[What you should do]
If a line of the records holds the word "camera", copy it out.

[Given entries]
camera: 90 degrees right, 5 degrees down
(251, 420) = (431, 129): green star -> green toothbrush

==

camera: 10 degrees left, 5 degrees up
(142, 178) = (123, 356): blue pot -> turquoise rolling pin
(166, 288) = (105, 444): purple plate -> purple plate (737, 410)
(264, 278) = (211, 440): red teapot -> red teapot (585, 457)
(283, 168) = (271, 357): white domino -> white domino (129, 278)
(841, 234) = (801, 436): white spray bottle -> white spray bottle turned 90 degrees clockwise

* * *

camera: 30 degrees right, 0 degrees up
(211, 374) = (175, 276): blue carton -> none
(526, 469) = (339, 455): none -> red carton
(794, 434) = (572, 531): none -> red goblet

[Reply to the exercise]
camera: 90 degrees right, 5 degrees down
camera: 10 degrees left, 5 degrees up
camera: 30 degrees right, 0 degrees up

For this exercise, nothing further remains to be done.